(INFORMATION GIVEN)
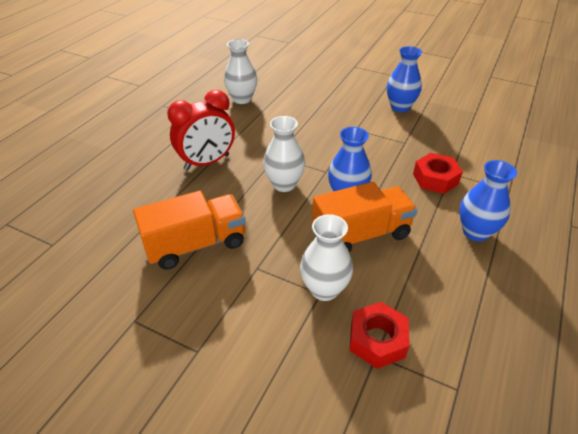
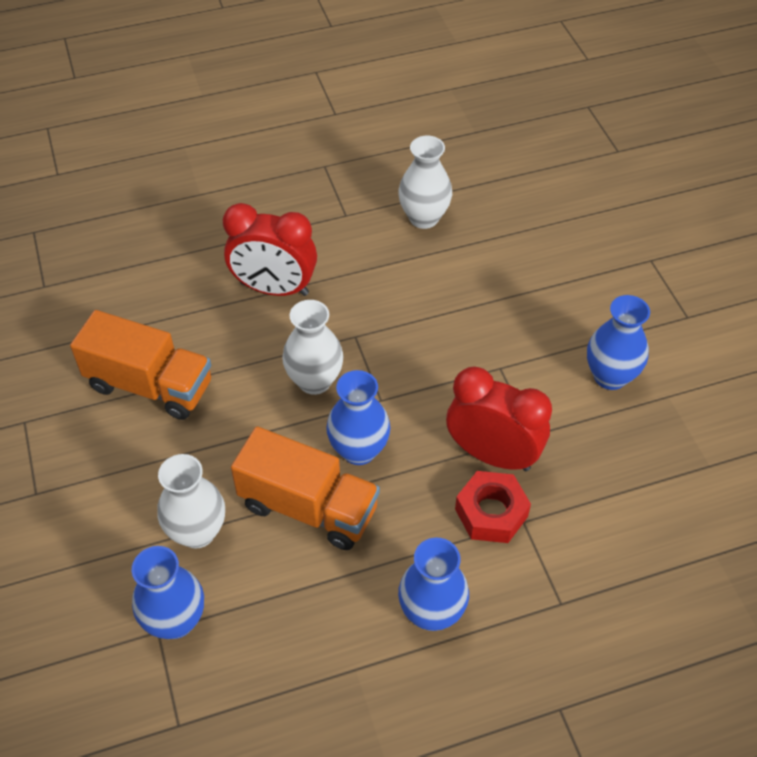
camera: 45 degrees right, 10 degrees up
(377, 340) = (175, 620): red nut -> blue vase
(402, 159) = (492, 455): none -> red clock

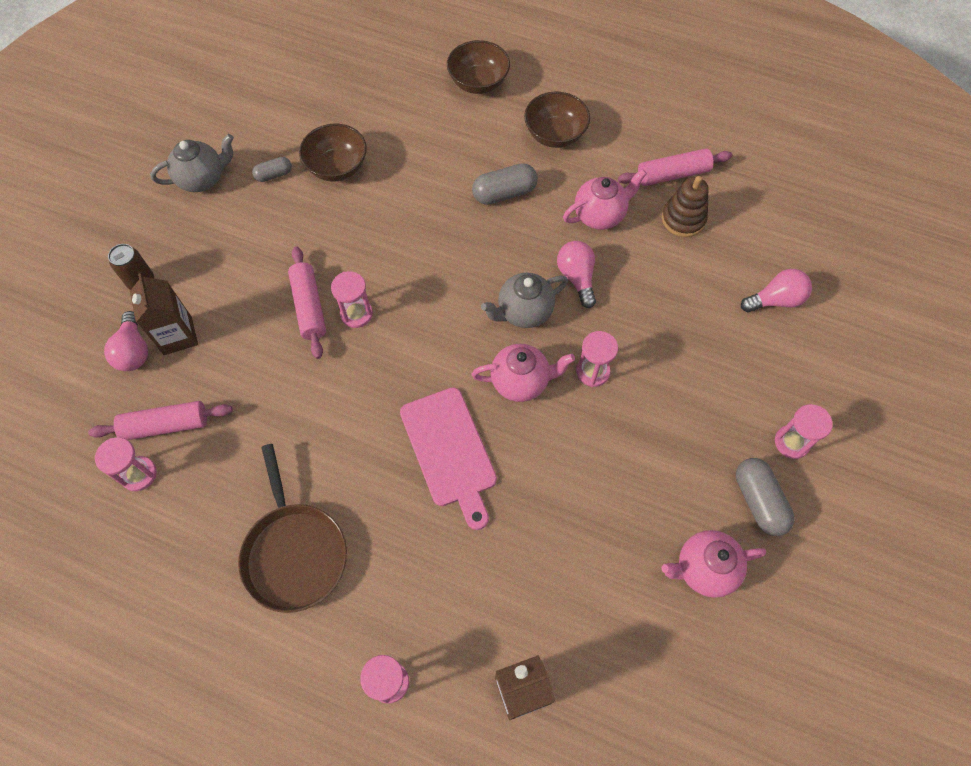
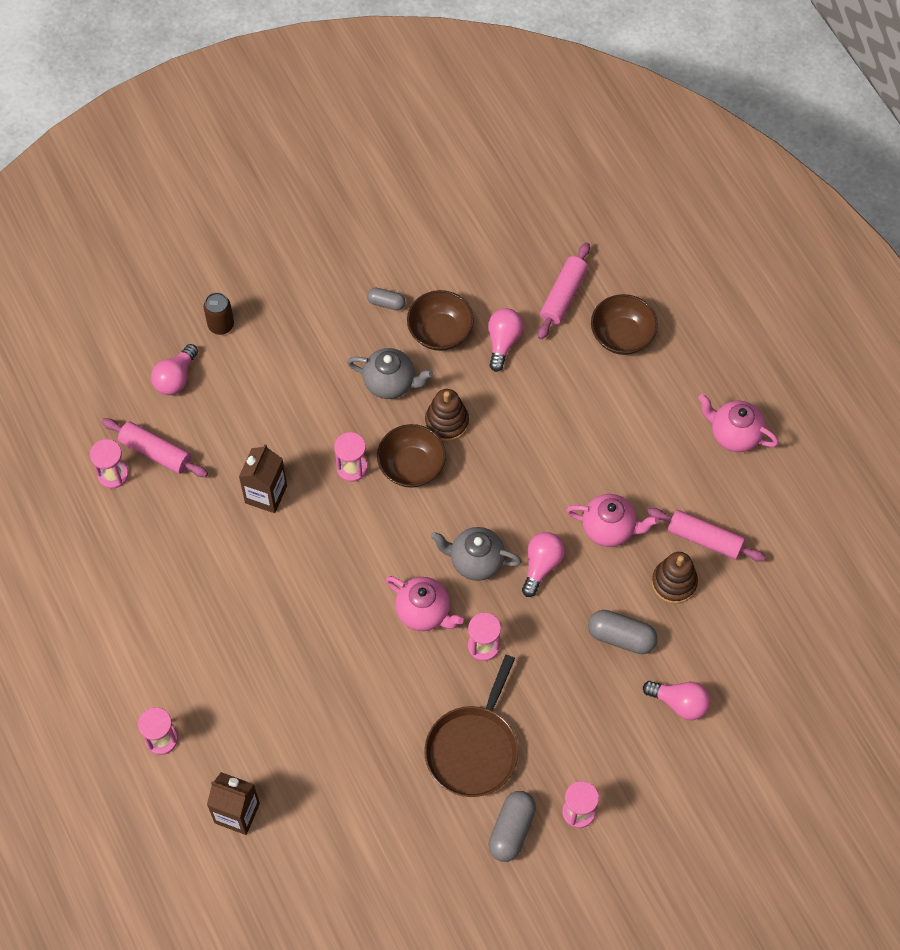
camera: 40 degrees right, 0 degrees up
(177, 336) = (214, 388): brown carton -> brown carton (266, 494)
(203, 179) = (330, 267): grey teapot -> grey teapot (390, 383)
(294, 552) = (170, 609): brown pan -> brown pan (473, 749)
(309, 307) = (322, 436): pink rolling pin -> pink rolling pin (563, 296)
(393, 142) = (503, 342): none -> pink light bulb
(403, 227) = (446, 422): none -> brown stacking toy
(449, 451) = (329, 622): pink cutting board -> none
(504, 193) = (551, 452): grey capsule -> grey capsule (621, 637)
(555, 135) = (641, 431): brown bowl -> brown bowl (411, 466)
(703, 569) = (427, 840): pink teapot -> pink teapot (734, 434)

(WHAT YOU NEED TO DO)
Above are the records; please give again, exactly and in full, only the lines that run from the line with "(402, 159) = (492, 455): none -> red clock" through the line with "(309, 307) = (322, 436): pink", with no pictures.

(TASK SOLUTION)
(402, 159) = (492, 455): none -> red clock

camera: 40 degrees right, 0 degrees up
(177, 336) = (214, 388): brown carton -> brown carton (266, 494)
(203, 179) = (330, 267): grey teapot -> grey teapot (390, 383)
(294, 552) = (170, 609): brown pan -> brown pan (473, 749)
(309, 307) = (322, 436): pink rolling pin -> pink rolling pin (563, 296)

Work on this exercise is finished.